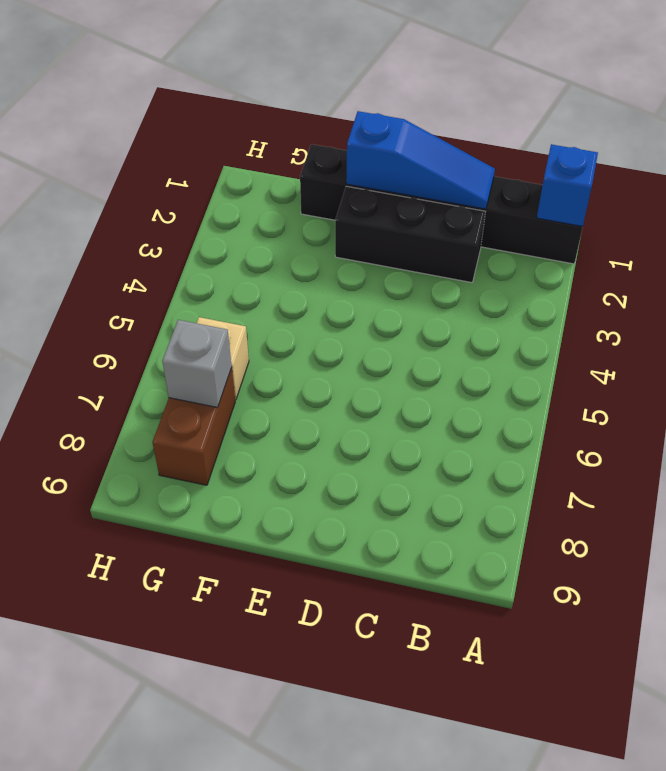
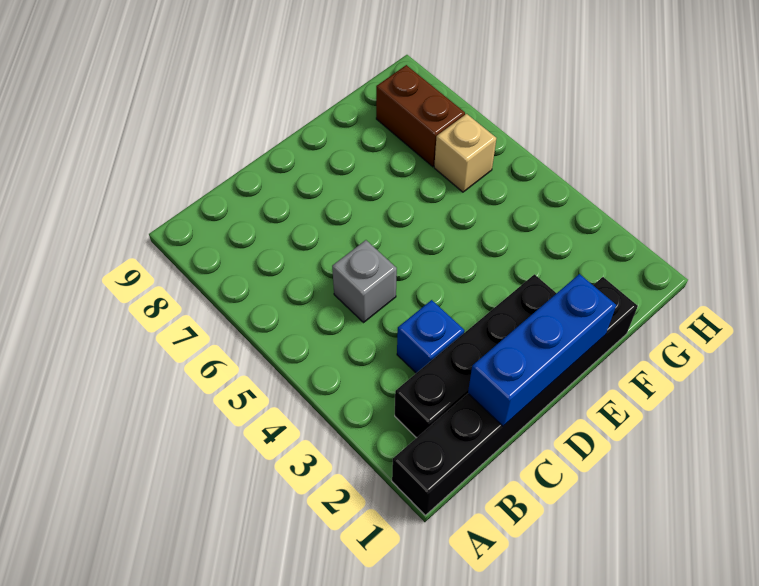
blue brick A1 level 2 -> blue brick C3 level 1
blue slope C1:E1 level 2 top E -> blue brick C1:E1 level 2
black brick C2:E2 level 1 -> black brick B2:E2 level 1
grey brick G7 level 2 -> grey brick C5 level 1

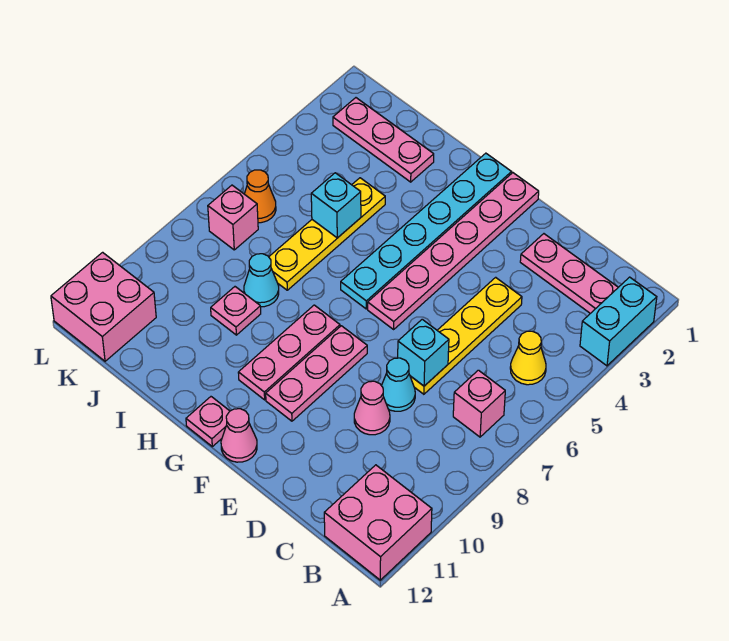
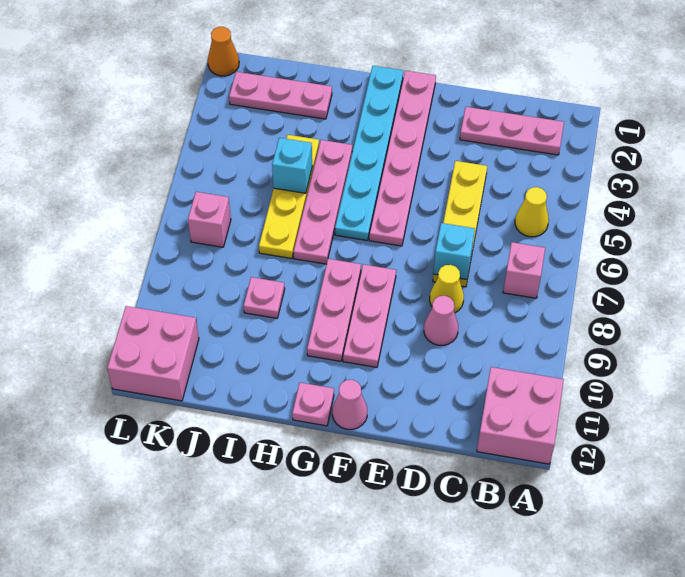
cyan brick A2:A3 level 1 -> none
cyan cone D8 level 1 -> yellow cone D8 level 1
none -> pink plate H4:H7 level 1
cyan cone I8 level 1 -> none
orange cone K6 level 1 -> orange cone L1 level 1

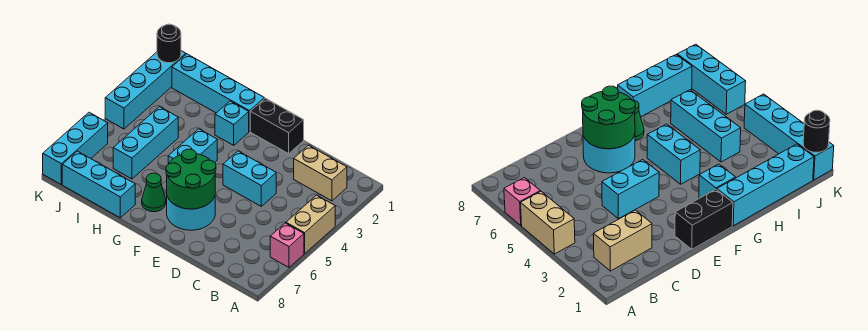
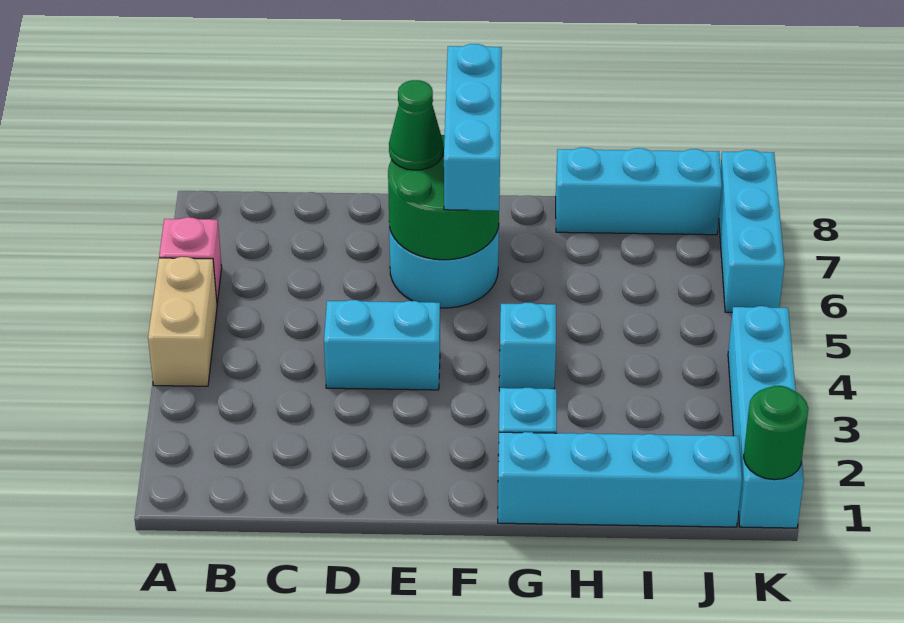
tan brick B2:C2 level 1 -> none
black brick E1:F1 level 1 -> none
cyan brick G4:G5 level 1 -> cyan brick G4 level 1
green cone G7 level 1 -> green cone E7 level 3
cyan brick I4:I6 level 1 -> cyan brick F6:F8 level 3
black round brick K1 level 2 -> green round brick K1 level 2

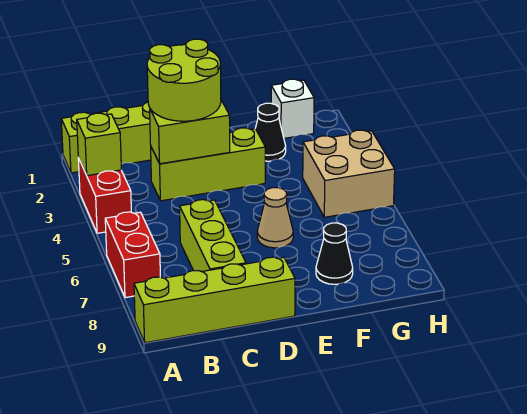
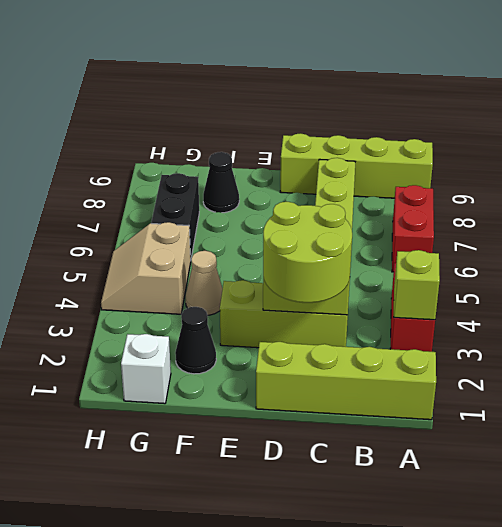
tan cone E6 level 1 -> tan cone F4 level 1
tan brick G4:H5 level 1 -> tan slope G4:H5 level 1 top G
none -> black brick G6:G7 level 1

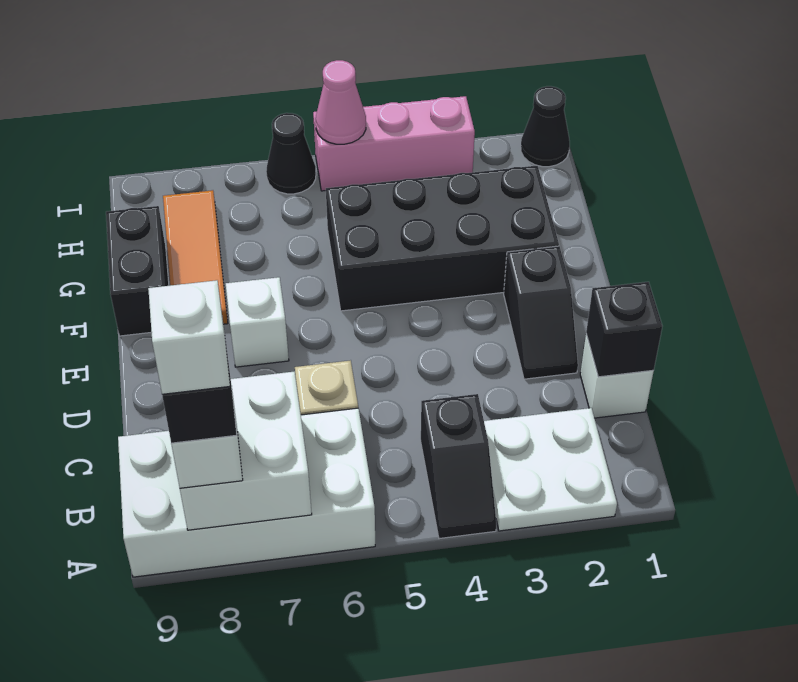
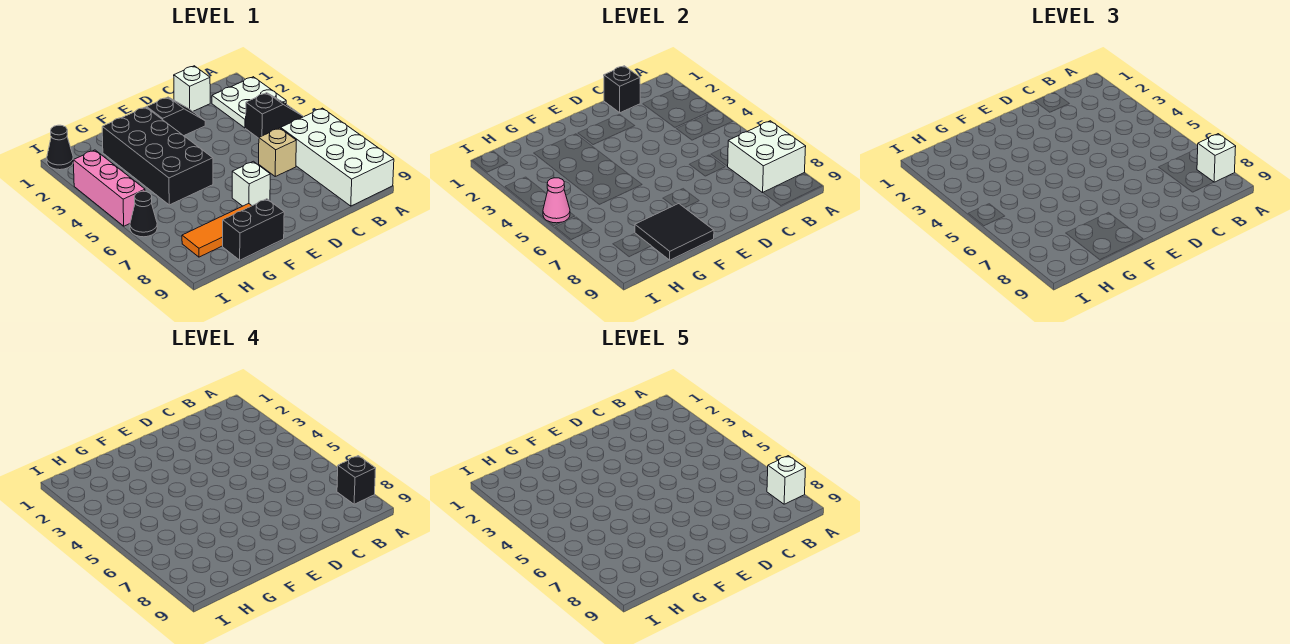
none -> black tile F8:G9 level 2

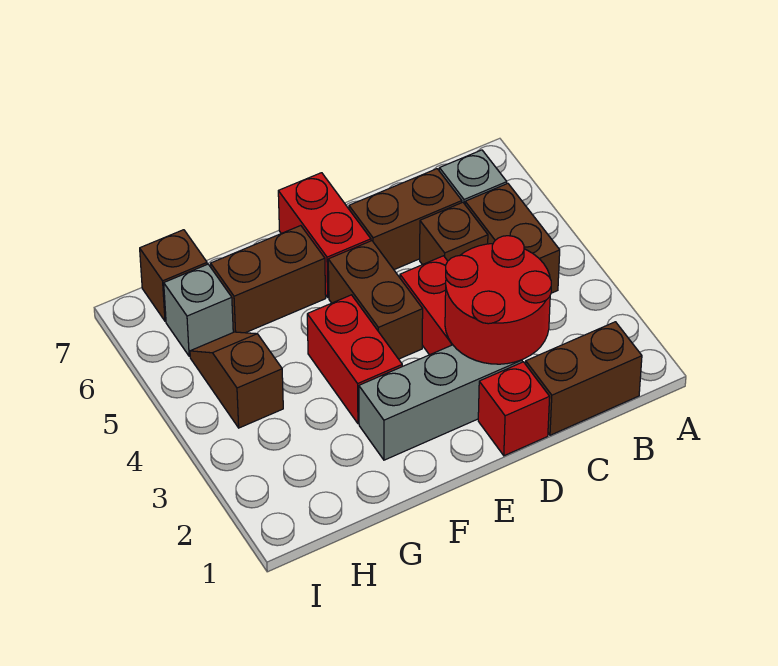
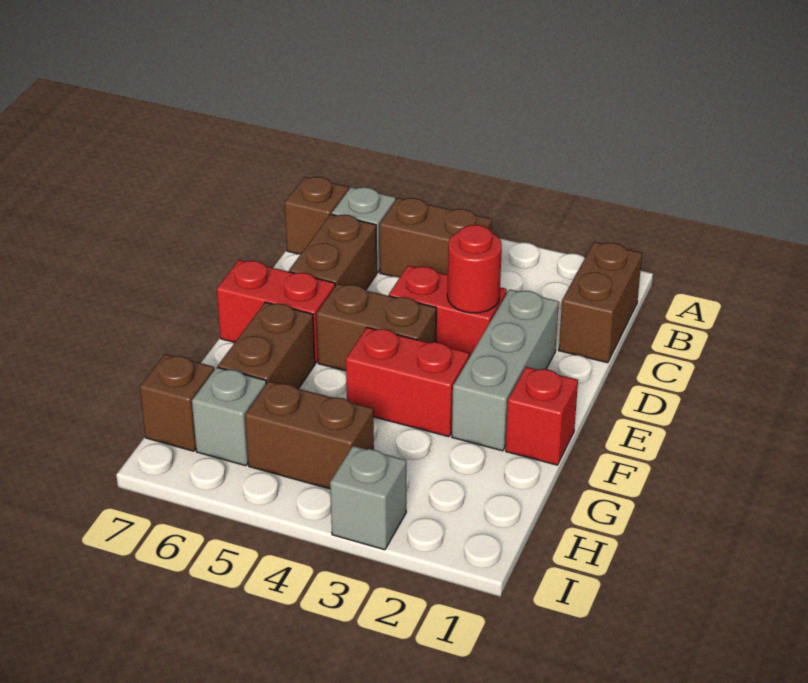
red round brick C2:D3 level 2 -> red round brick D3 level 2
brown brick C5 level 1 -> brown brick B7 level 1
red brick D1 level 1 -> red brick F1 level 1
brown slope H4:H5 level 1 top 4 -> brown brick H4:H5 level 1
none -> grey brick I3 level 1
== == ==
* _Task goal_:
Which lines of the data contain the string "brown"? Copy each of them.

* _Problem solution_:
brown brick C5 level 1 -> brown brick B7 level 1
brown slope H4:H5 level 1 top 4 -> brown brick H4:H5 level 1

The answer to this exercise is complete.